> [YOUR GOAL]:
Below are records with pictures; copy word for word only the lines between the line with "building: [101,188,157,225] -> none" and the line with "building: none -> [338,231,398,316]", inclusive, and drop the pictures.

#### EXERCISE INPUTS ####

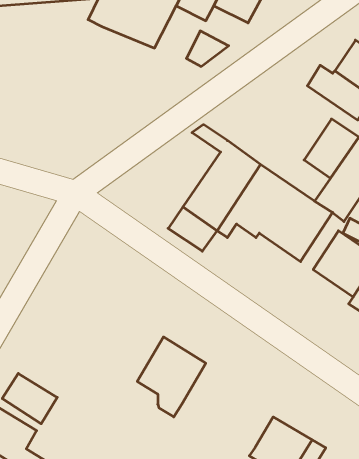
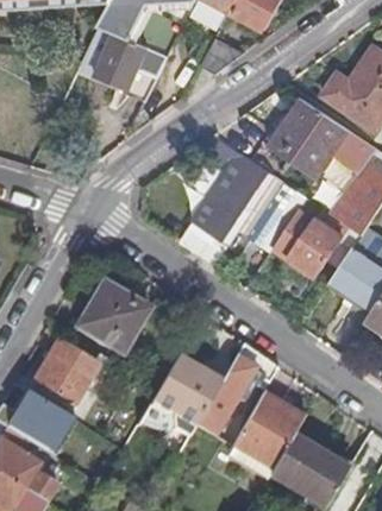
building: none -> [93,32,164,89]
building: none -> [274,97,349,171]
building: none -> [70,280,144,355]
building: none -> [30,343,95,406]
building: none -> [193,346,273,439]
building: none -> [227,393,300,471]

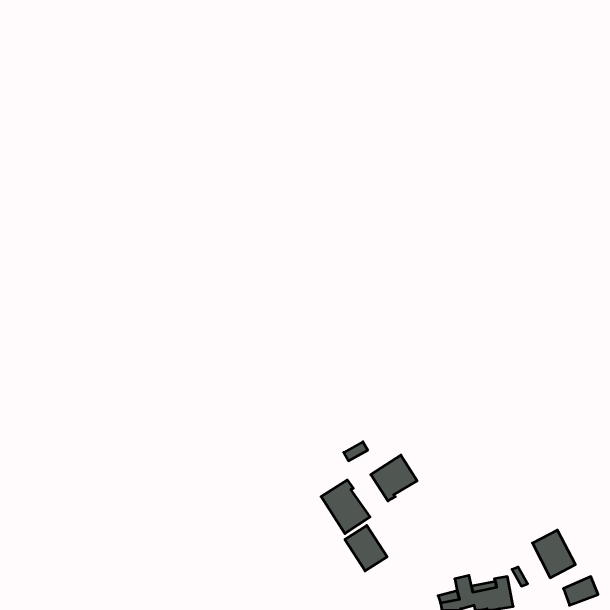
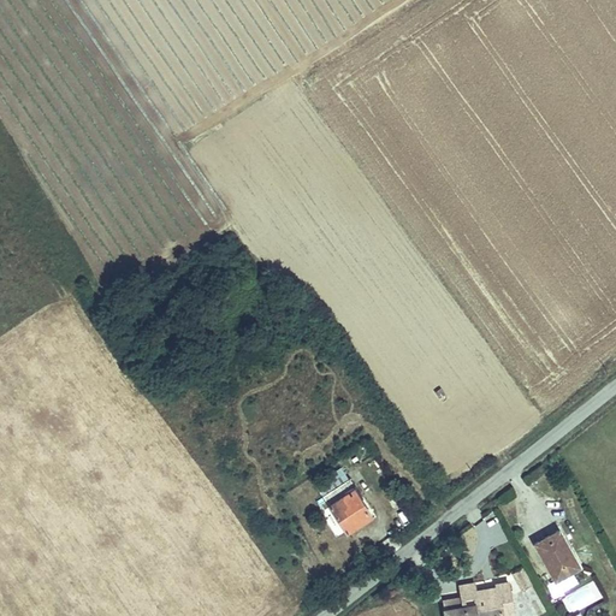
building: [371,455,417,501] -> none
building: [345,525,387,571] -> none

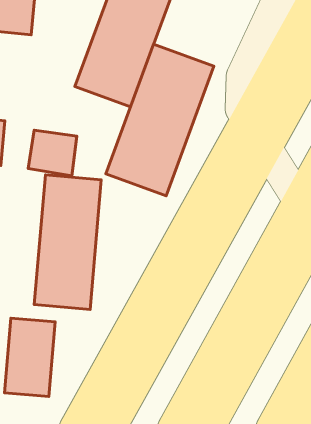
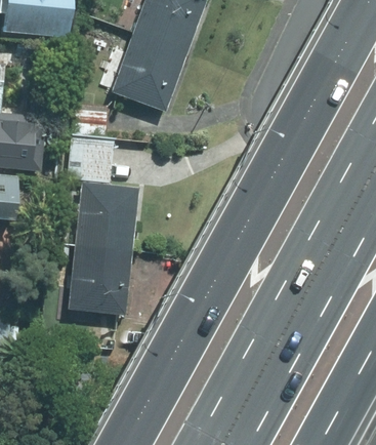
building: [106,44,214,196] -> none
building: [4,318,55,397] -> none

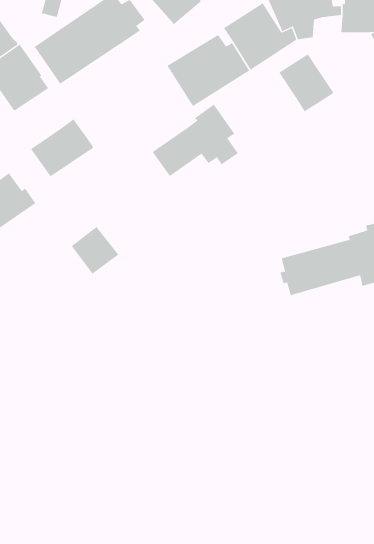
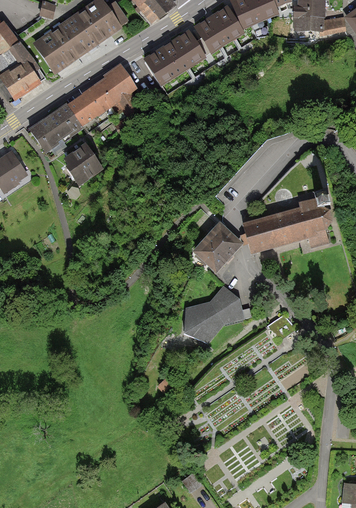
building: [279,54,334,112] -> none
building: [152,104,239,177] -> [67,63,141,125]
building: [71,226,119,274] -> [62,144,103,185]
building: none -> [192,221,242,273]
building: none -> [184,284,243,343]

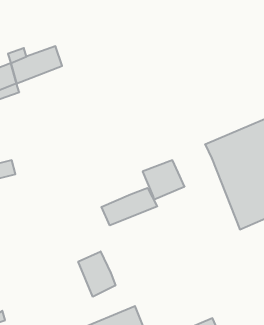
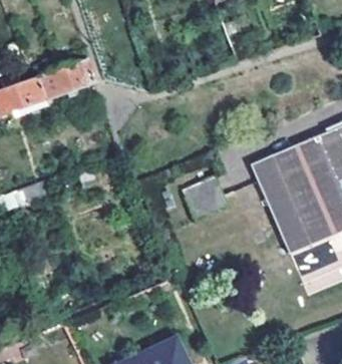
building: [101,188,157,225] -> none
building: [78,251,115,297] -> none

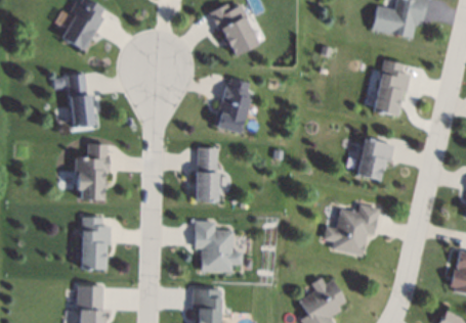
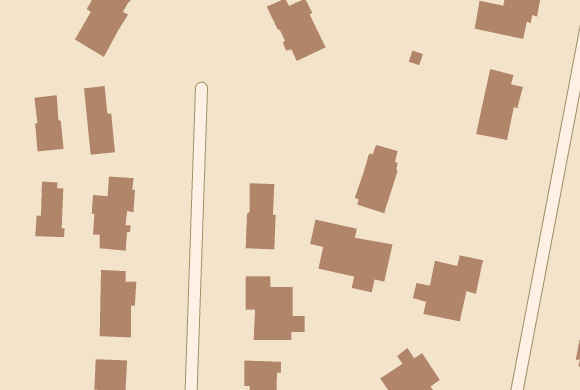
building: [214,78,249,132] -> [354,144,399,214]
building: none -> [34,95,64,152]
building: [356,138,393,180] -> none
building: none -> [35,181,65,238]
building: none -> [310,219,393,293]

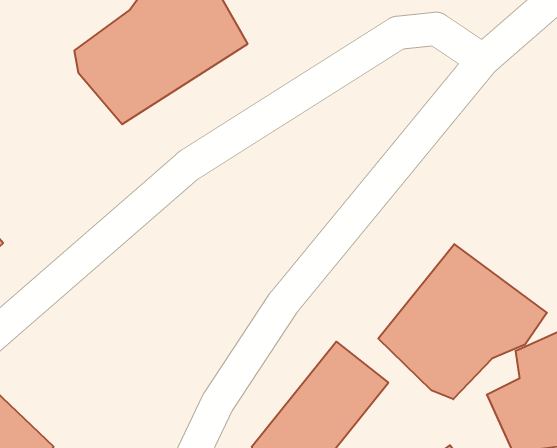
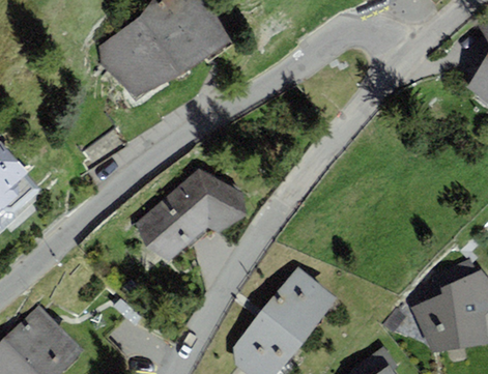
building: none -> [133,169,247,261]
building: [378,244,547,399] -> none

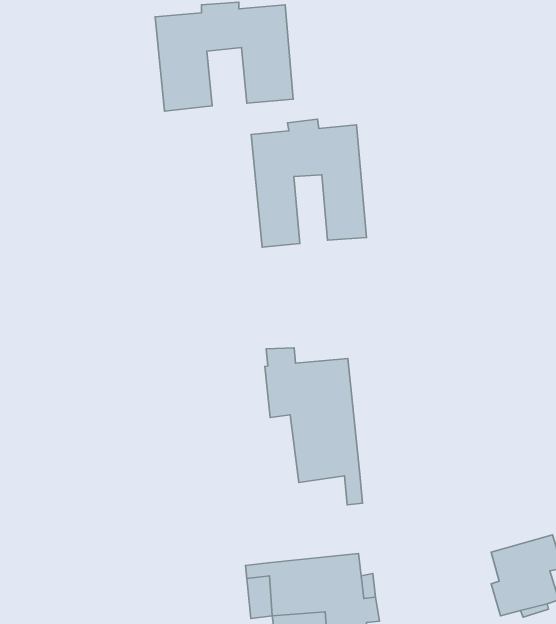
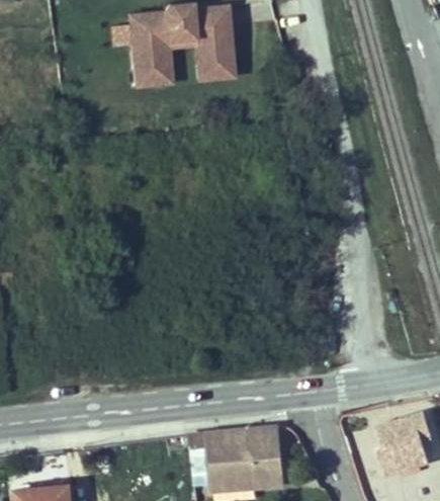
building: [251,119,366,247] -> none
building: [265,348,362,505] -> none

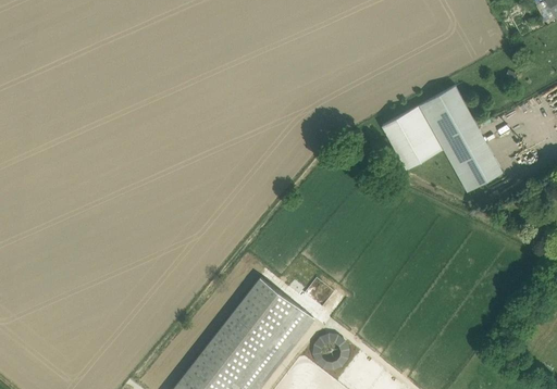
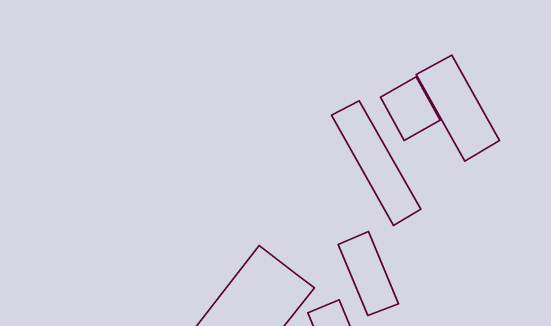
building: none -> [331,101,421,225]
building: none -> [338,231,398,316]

####
#### EXERCISE INPUTS ####

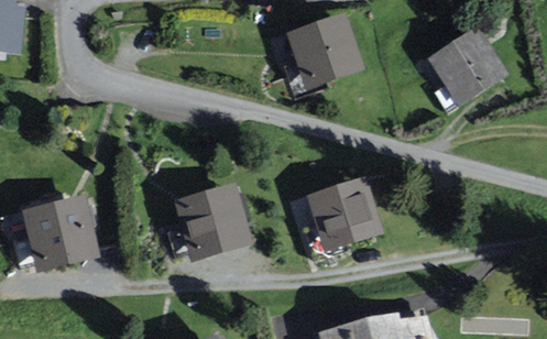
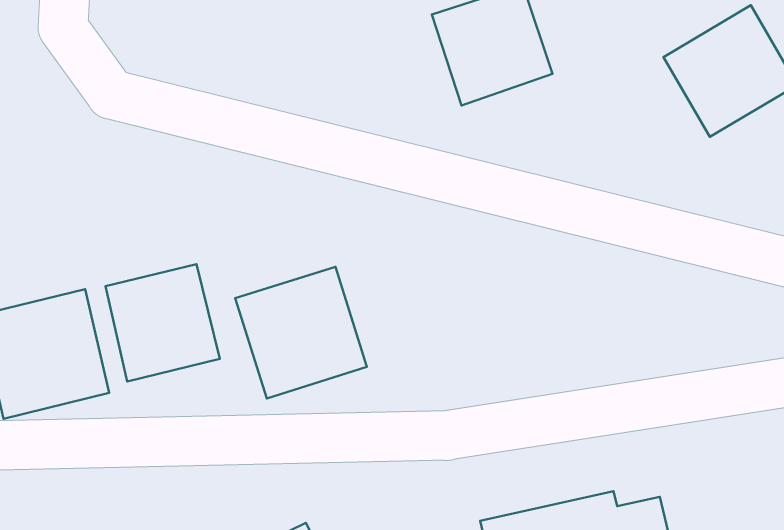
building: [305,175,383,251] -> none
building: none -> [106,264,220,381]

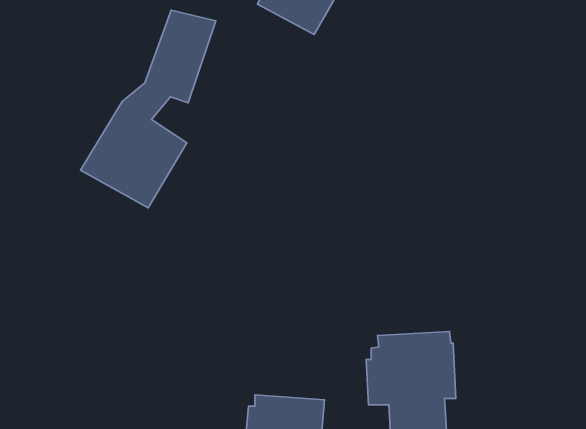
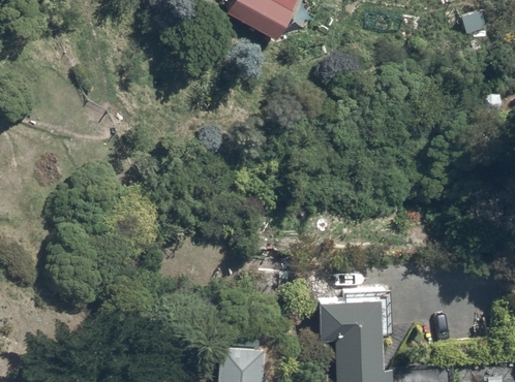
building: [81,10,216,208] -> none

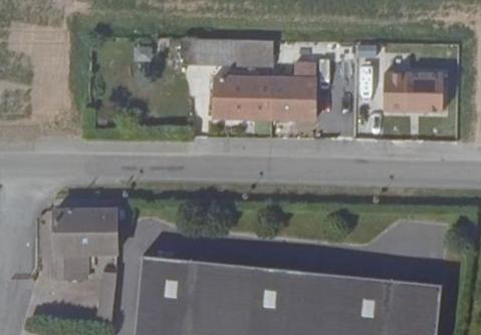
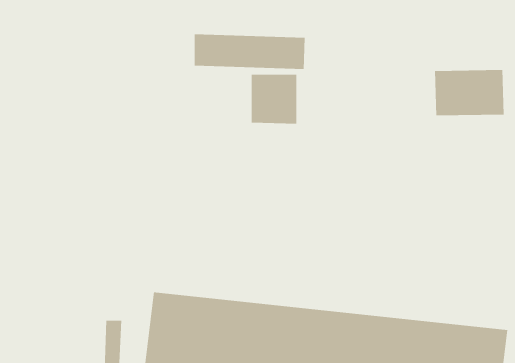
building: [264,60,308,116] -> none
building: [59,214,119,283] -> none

####

> [OUTPUT FOR THIS EXERCISE]:
building: [101,188,157,225] -> none
building: [78,251,115,297] -> none

building: [214,78,249,132] -> [354,144,399,214]
building: none -> [34,95,64,152]
building: [356,138,393,180] -> none
building: none -> [35,181,65,238]
building: none -> [310,219,393,293]

building: none -> [133,169,247,261]
building: [378,244,547,399] -> none

building: [251,119,366,247] -> none
building: [265,348,362,505] -> none

building: none -> [331,101,421,225]
building: none -> [338,231,398,316]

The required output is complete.